## EXTRACTED DATA

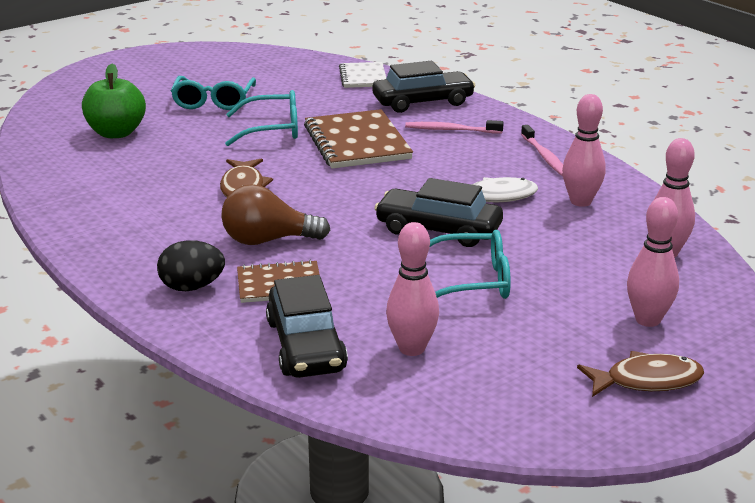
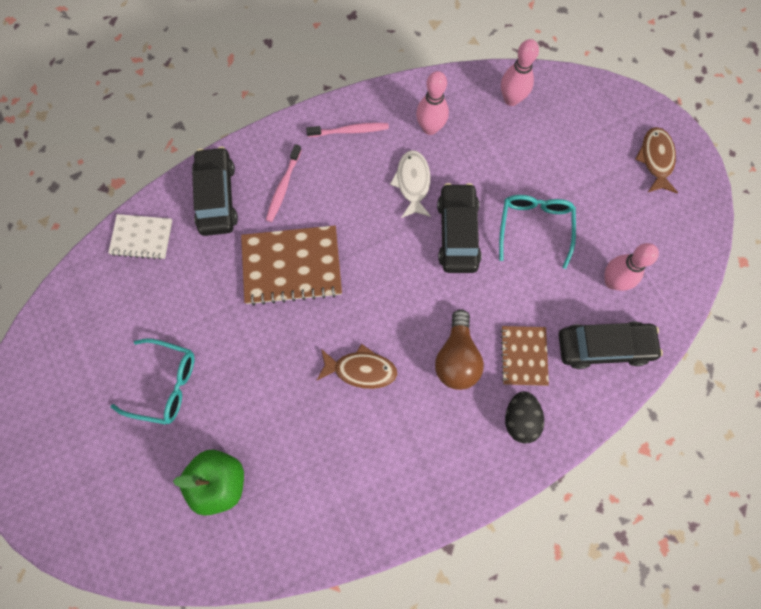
camera: 80 degrees left, 45 degrees up
turquoise glasses [225,90,298,146] -> none
black car [374,178,503,247] -> black car turned 150 degrees clockwise [437,183,481,273]
pink bowling pin [627,197,679,327] -> none

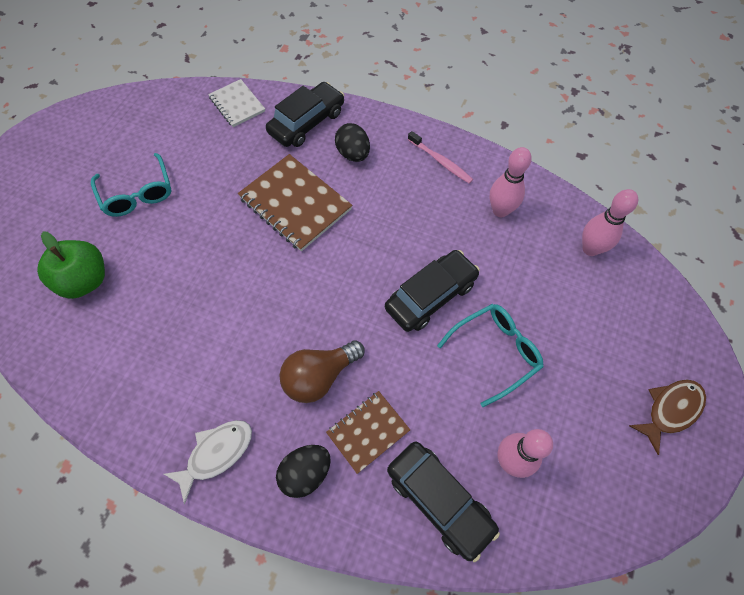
camera: 50 degrees right, 10 degrees down
pink toothbrush [266,144,302,222] -> black egg [335,123,370,162]
brown fish [316,344,397,389] -> none
white fish [390,150,431,218] -> white fish moved to [164,420,252,504]

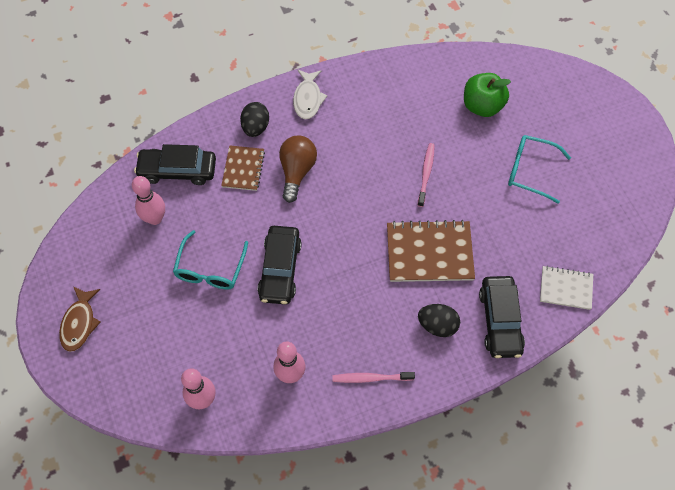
camera: 135 degrees right, 0 degrees up
none -> pink toothbrush [417,143,435,207]

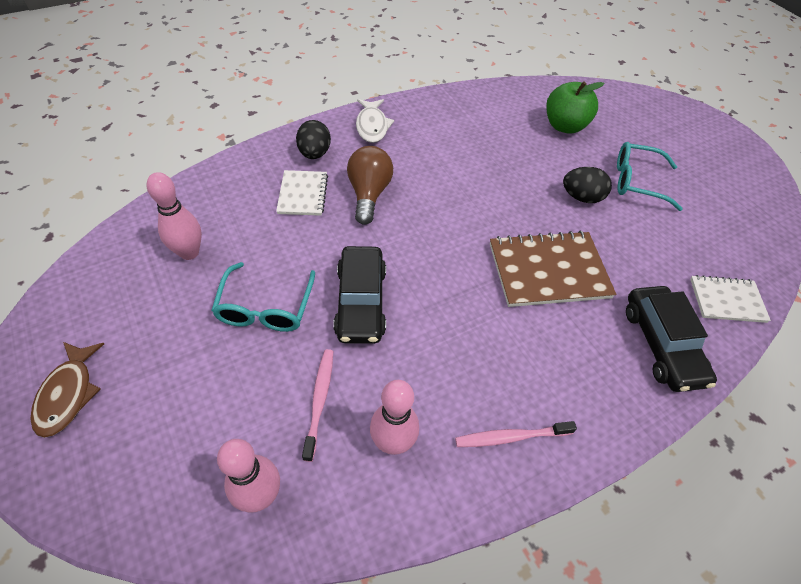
camera: 10 degrees left, 10 degrees down
black car [134,144,216,185] -> none
brown notebook [221,145,265,191] -> white notebook [276,170,328,216]
pink toothbrush [417,143,435,207] -> pink toothbrush moved to [302,349,333,462]
black egg [418,304,460,337] -> black egg moved to [563,167,612,203]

## WHAT IS BEING ASKED
Repeat word for word, and nothing more, the lines between the line containing "pink toothbrush [266,144,302,222]" and the last line of the records above, inclusive, without pictures.

## SOLUTION BELOW
pink toothbrush [266,144,302,222] -> black egg [335,123,370,162]
brown fish [316,344,397,389] -> none
white fish [390,150,431,218] -> white fish moved to [164,420,252,504]

camera: 135 degrees right, 0 degrees up
none -> pink toothbrush [417,143,435,207]

camera: 10 degrees left, 10 degrees down
black car [134,144,216,185] -> none
brown notebook [221,145,265,191] -> white notebook [276,170,328,216]
pink toothbrush [417,143,435,207] -> pink toothbrush moved to [302,349,333,462]
black egg [418,304,460,337] -> black egg moved to [563,167,612,203]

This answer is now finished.